* [TASK TO COMPLETE] Filter this data down to the lines that hold "none", and copy them.

INFORMATION SHOWN Block Start

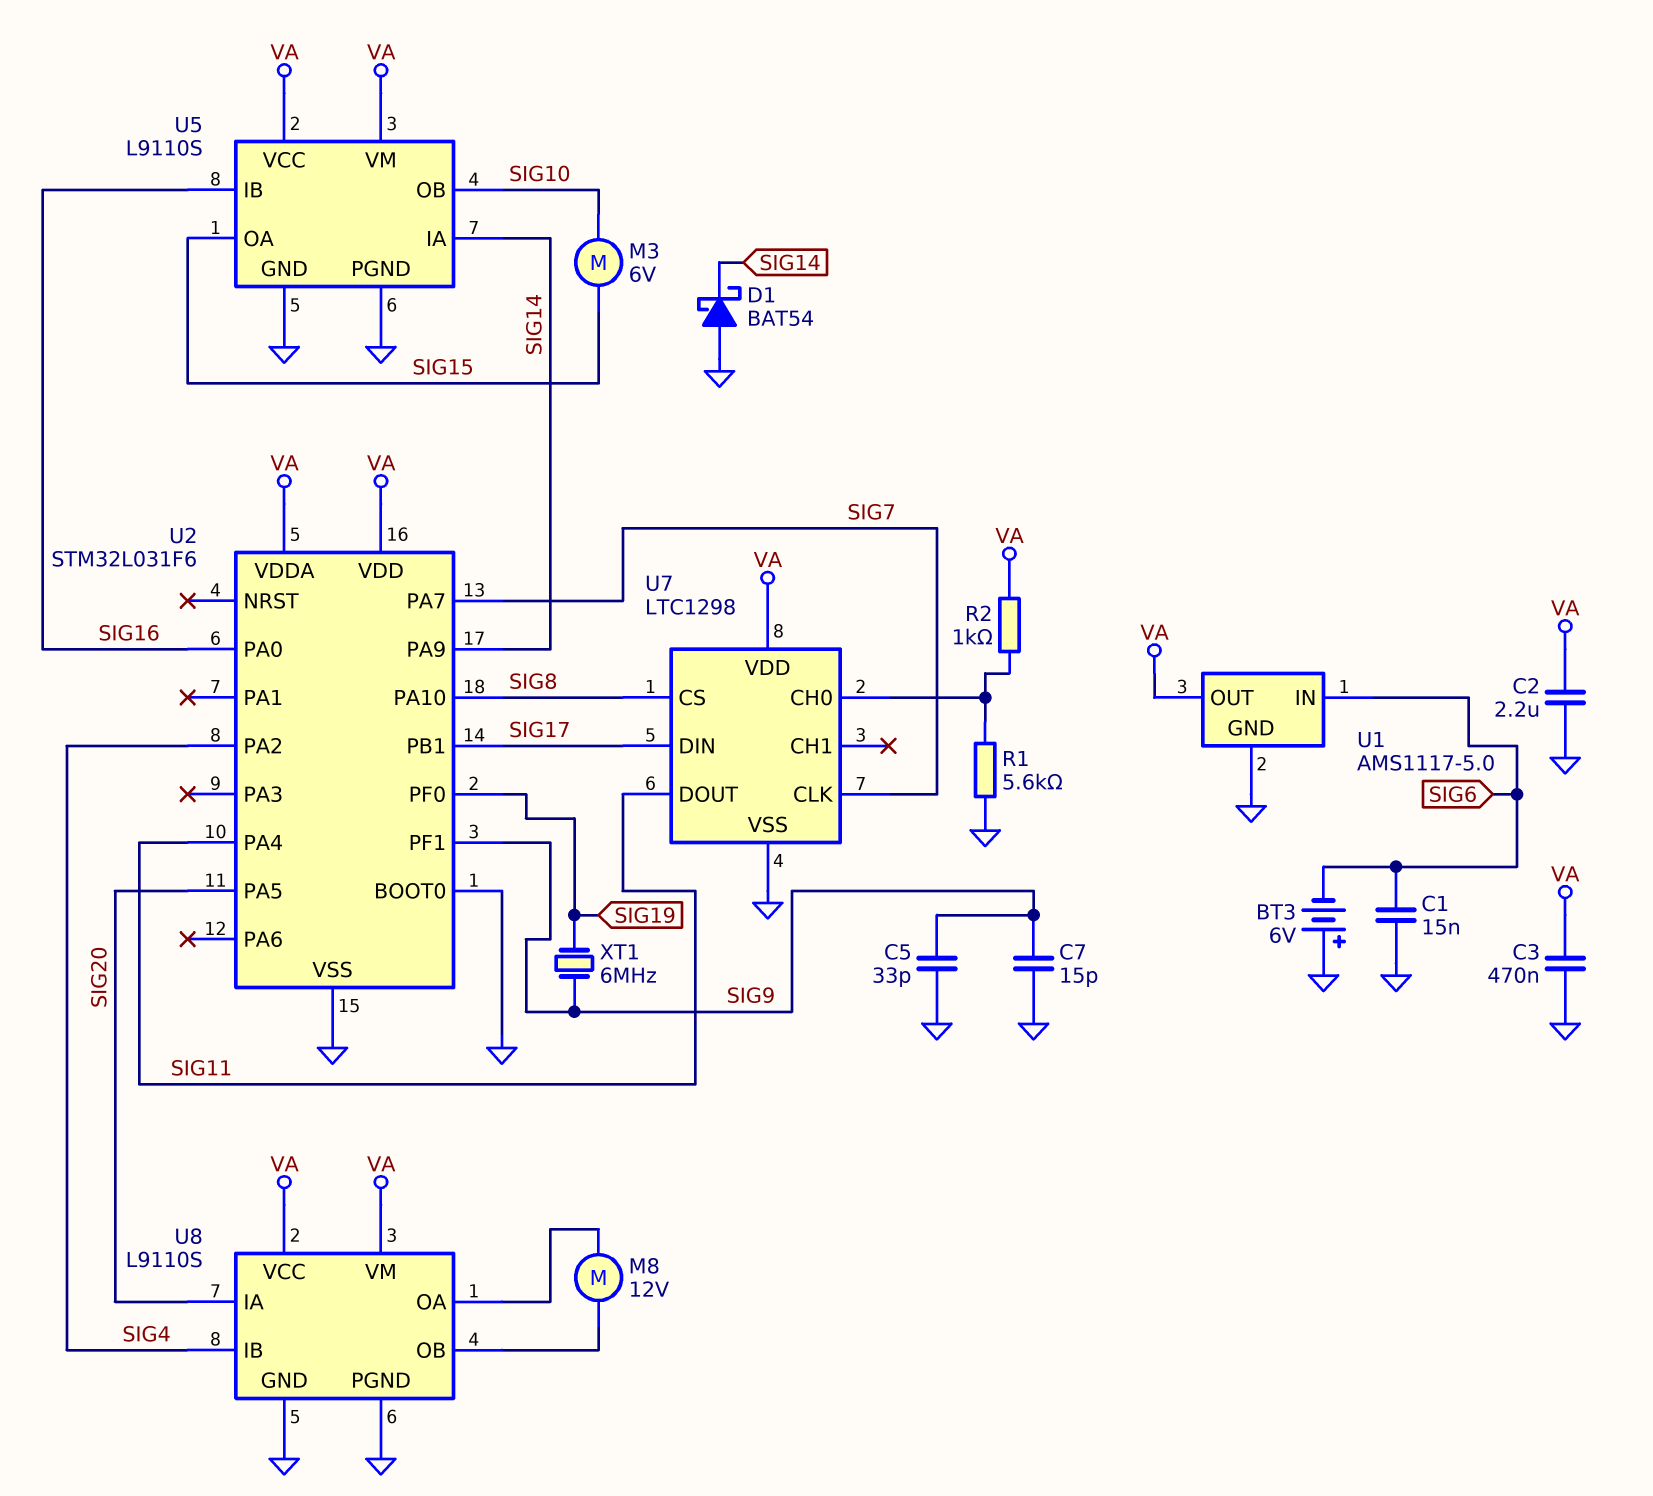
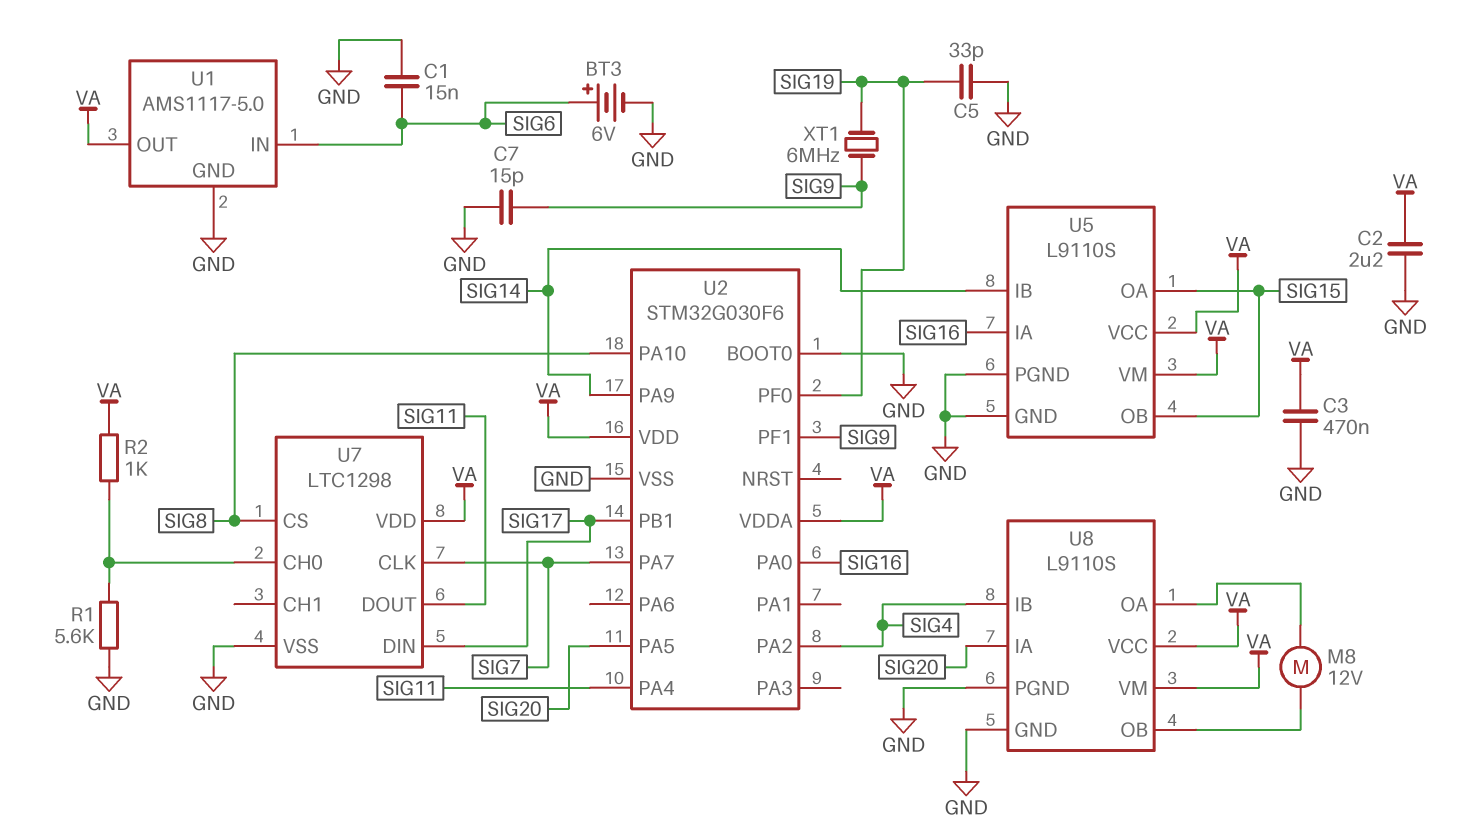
BT3: 6V (plus GND, minus SIG6) -> 6V (plus SIG6, minus GND)
C5: 33pF (GND, SIG9) -> 33pF (GND, SIG19)
D1: schottky BAT54 (A GND, K SIG14) -> none
M3: motor 6V (SIG10, SIG15) -> none
U2: STM32L031F6 -> STM32G030F6
U5 pin IA: SIG14 -> SIG16
U5 pin IB: SIG16 -> SIG14
U5 pin OB: SIG10 -> SIG15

INFORMATION SHOWN Block End

* [RESPONSE AREA]
D1: schottky BAT54 (A GND, K SIG14) -> none
M3: motor 6V (SIG10, SIG15) -> none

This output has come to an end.